━━━ DATA SUPPLIED ━━━
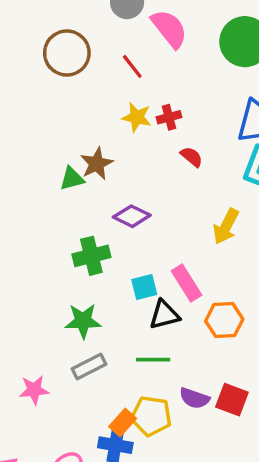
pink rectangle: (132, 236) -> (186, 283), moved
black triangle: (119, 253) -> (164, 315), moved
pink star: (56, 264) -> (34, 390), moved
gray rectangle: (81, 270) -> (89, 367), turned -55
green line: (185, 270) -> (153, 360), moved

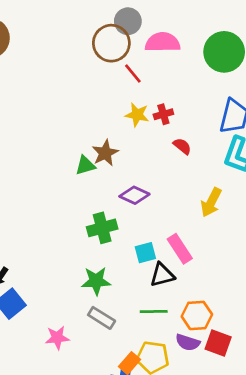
pink semicircle: (169, 29) -> (163, 42), turned -52
brown circle: (67, 53) -> (111, 43), moved
orange hexagon: (224, 320) -> (197, 315), moved
gray rectangle: (89, 367) -> (102, 318), turned 60

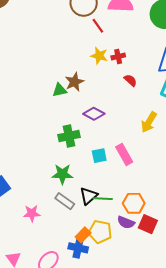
black triangle: (162, 275) -> (89, 196), moved, turned -30

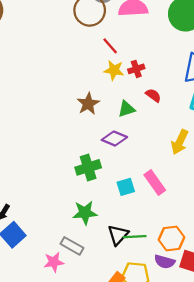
red line: (98, 26) -> (110, 46), moved
green triangle: (60, 90) -> (126, 109), moved
gray rectangle: (65, 201) -> (72, 246), moved

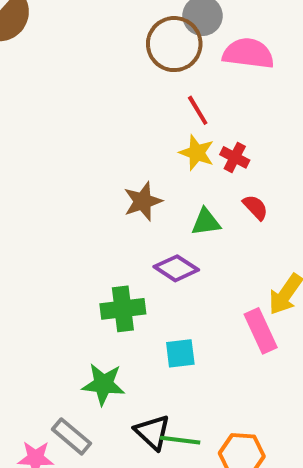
red cross: (136, 69) -> (235, 157), turned 35
pink rectangle: (155, 183) -> (261, 331), moved
black triangle: (118, 235) -> (152, 432), turned -40

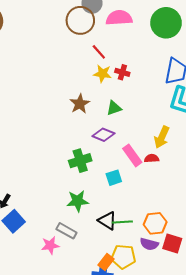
red semicircle: (255, 207) -> (152, 158), moved, turned -40
pink rectangle: (261, 331) -> (132, 155), moved

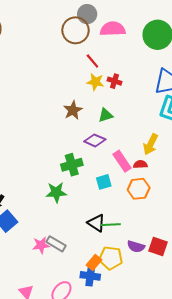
green star: (78, 201) -> (56, 192), moved
orange hexagon: (155, 223) -> (139, 189), moved
gray rectangle: (66, 231) -> (56, 244), moved

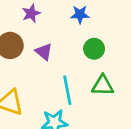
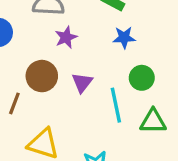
purple triangle: (44, 52) -> (82, 83), turned 30
cyan line: (67, 90) -> (116, 105), moved

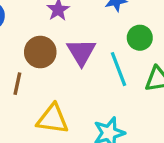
purple triangle: (82, 83) -> (81, 52), size x1.4

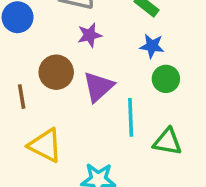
green circle: (140, 38) -> (166, 79), moved
brown line: (17, 84) -> (22, 97), turned -40

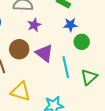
purple triangle: (98, 87) -> (44, 53), turned -30
green triangle: (167, 142) -> (89, 77), turned -42

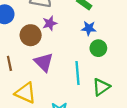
brown circle: (19, 49) -> (31, 35), moved
purple triangle: (44, 53) -> (44, 62), moved

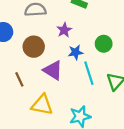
purple star: (50, 23) -> (64, 30), moved
blue star: (89, 28) -> (76, 52), moved

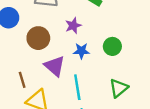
cyan line: (89, 73) -> (77, 87), moved
brown line: (19, 79) -> (22, 80), moved

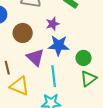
green circle: (112, 46) -> (83, 58), moved
blue star: (81, 51) -> (59, 45), size x1.5

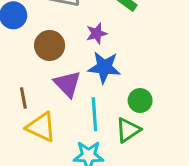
green circle: (83, 58) -> (140, 101), moved
green triangle: (89, 79) -> (128, 130), moved

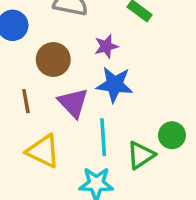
brown line: (23, 98) -> (26, 101), moved
green circle: (140, 101) -> (172, 135), moved

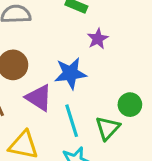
purple star: (106, 46) -> (98, 39), moved

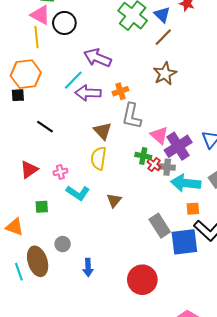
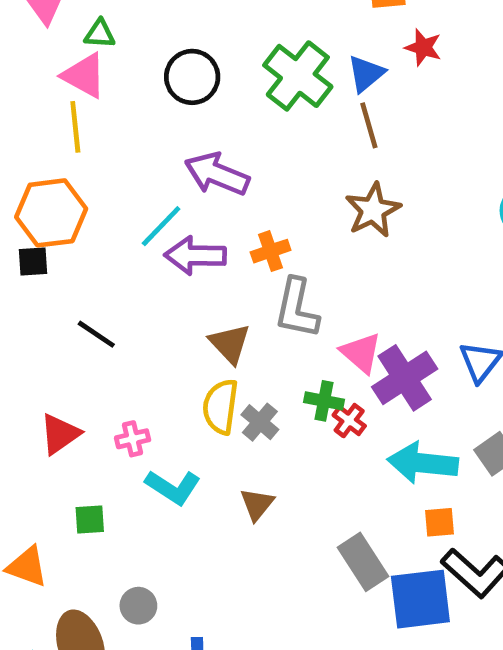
blue triangle: (162, 15) -> (366, 74), turned 36
black circle: (64, 23) -> (192, 77), moved
brown line: (163, 37) -> (369, 125), turned -60
gray cross: (167, 167) -> (260, 422), moved, turned 35

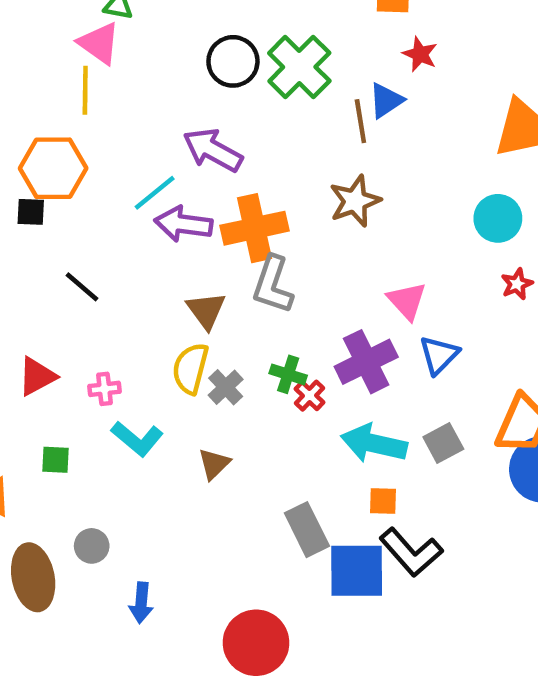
blue triangle: (366, 74) -> (386, 100), moved
black circle: (192, 77) -> (233, 61), moved
orange cross: (271, 251) -> (254, 228), size x1.8
pink triangle: (361, 353) -> (407, 301), moved

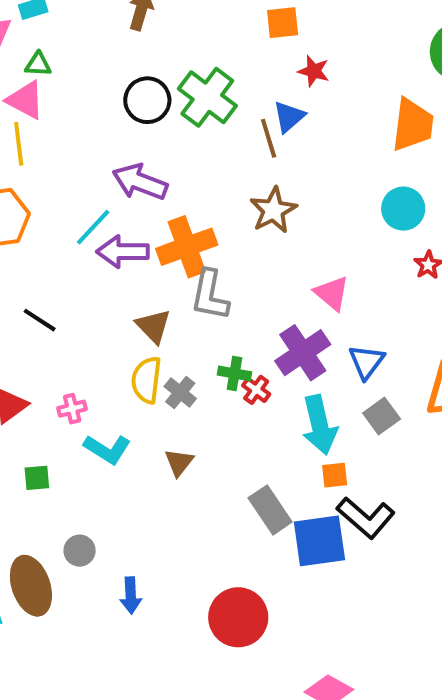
blue triangle: (439, 355) -> (367, 362), moved
cyan arrow: (374, 444) -> (320, 425), turned -108

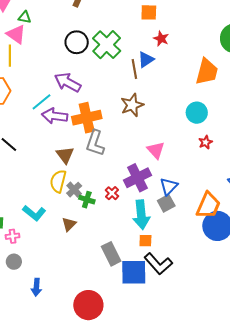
green cross: (234, 373) -> (87, 200), moved
pink cross: (72, 409) -> (13, 236), moved
gray square: (382, 416) -> (166, 203), moved

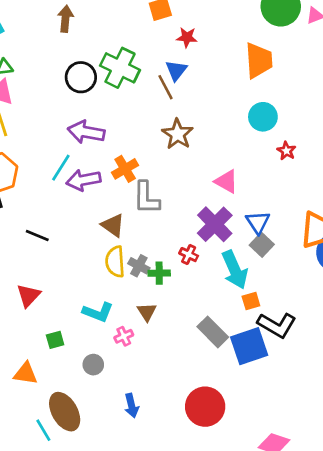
orange cross: (87, 118) -> (125, 169), size x0.7
pink cross: (13, 236) -> (124, 336), moved
gray circle: (14, 262) -> (93, 365), moved

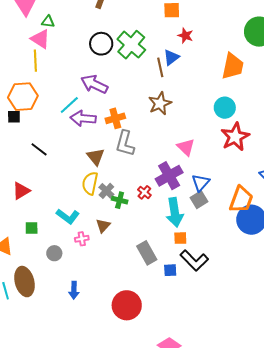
red star: (286, 151) -> (235, 137), size x2.0
blue square: (249, 346) -> (170, 270), size x0.5

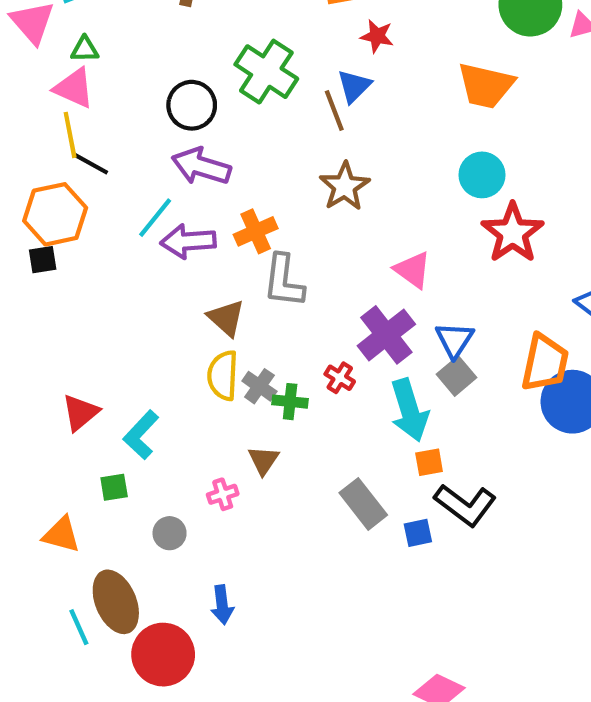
black circle: (101, 44) -> (192, 105), moved
orange trapezoid: (233, 66) -> (486, 86), turned 100
black line: (39, 149) -> (91, 164), moved
cyan L-shape: (68, 216) -> (141, 435), moved, turned 105
red circle: (127, 305) -> (163, 655), moved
━━━
◆ WHAT THE TASK ASKS ◆
The answer is the full set of records printed exactly, less the pictures.

◆ EXERCISE ANSWER ◆
pink rectangle: (132, 236) -> (186, 283), moved
black triangle: (119, 253) -> (164, 315), moved
pink star: (56, 264) -> (34, 390), moved
gray rectangle: (81, 270) -> (89, 367), turned -55
green line: (185, 270) -> (153, 360), moved

pink semicircle: (169, 29) -> (163, 42), turned -52
brown circle: (67, 53) -> (111, 43), moved
orange hexagon: (224, 320) -> (197, 315), moved
gray rectangle: (89, 367) -> (102, 318), turned 60

black triangle: (162, 275) -> (89, 196), moved, turned -30

red line: (98, 26) -> (110, 46), moved
green triangle: (60, 90) -> (126, 109), moved
gray rectangle: (65, 201) -> (72, 246), moved

red cross: (136, 69) -> (235, 157), turned 35
pink rectangle: (155, 183) -> (261, 331), moved
black triangle: (118, 235) -> (152, 432), turned -40

red semicircle: (255, 207) -> (152, 158), moved, turned -40
pink rectangle: (261, 331) -> (132, 155), moved

green star: (78, 201) -> (56, 192), moved
orange hexagon: (155, 223) -> (139, 189), moved
gray rectangle: (66, 231) -> (56, 244), moved

purple triangle: (44, 52) -> (82, 83), turned 30
cyan line: (67, 90) -> (116, 105), moved

purple triangle: (82, 83) -> (81, 52), size x1.4

green circle: (140, 38) -> (166, 79), moved
brown line: (17, 84) -> (22, 97), turned -40

purple triangle: (98, 87) -> (44, 53), turned -30
green triangle: (167, 142) -> (89, 77), turned -42

brown circle: (19, 49) -> (31, 35), moved
purple triangle: (44, 53) -> (44, 62), moved

purple star: (50, 23) -> (64, 30), moved
blue star: (89, 28) -> (76, 52), moved

cyan line: (89, 73) -> (77, 87), moved
brown line: (19, 79) -> (22, 80), moved

green circle: (112, 46) -> (83, 58), moved
blue star: (81, 51) -> (59, 45), size x1.5

green circle: (83, 58) -> (140, 101), moved
green triangle: (89, 79) -> (128, 130), moved

brown line: (23, 98) -> (26, 101), moved
green circle: (140, 101) -> (172, 135), moved

purple star: (106, 46) -> (98, 39), moved

blue triangle: (162, 15) -> (366, 74), turned 36
black circle: (64, 23) -> (192, 77), moved
brown line: (163, 37) -> (369, 125), turned -60
gray cross: (167, 167) -> (260, 422), moved, turned 35

blue triangle: (366, 74) -> (386, 100), moved
black circle: (192, 77) -> (233, 61), moved
orange cross: (271, 251) -> (254, 228), size x1.8
pink triangle: (361, 353) -> (407, 301), moved

blue triangle: (439, 355) -> (367, 362), moved
cyan arrow: (374, 444) -> (320, 425), turned -108

green cross: (234, 373) -> (87, 200), moved
pink cross: (72, 409) -> (13, 236), moved
gray square: (382, 416) -> (166, 203), moved

orange cross: (87, 118) -> (125, 169), size x0.7
pink cross: (13, 236) -> (124, 336), moved
gray circle: (14, 262) -> (93, 365), moved

red star: (286, 151) -> (235, 137), size x2.0
blue square: (249, 346) -> (170, 270), size x0.5

black circle: (101, 44) -> (192, 105), moved
orange trapezoid: (233, 66) -> (486, 86), turned 100
black line: (39, 149) -> (91, 164), moved
cyan L-shape: (68, 216) -> (141, 435), moved, turned 105
red circle: (127, 305) -> (163, 655), moved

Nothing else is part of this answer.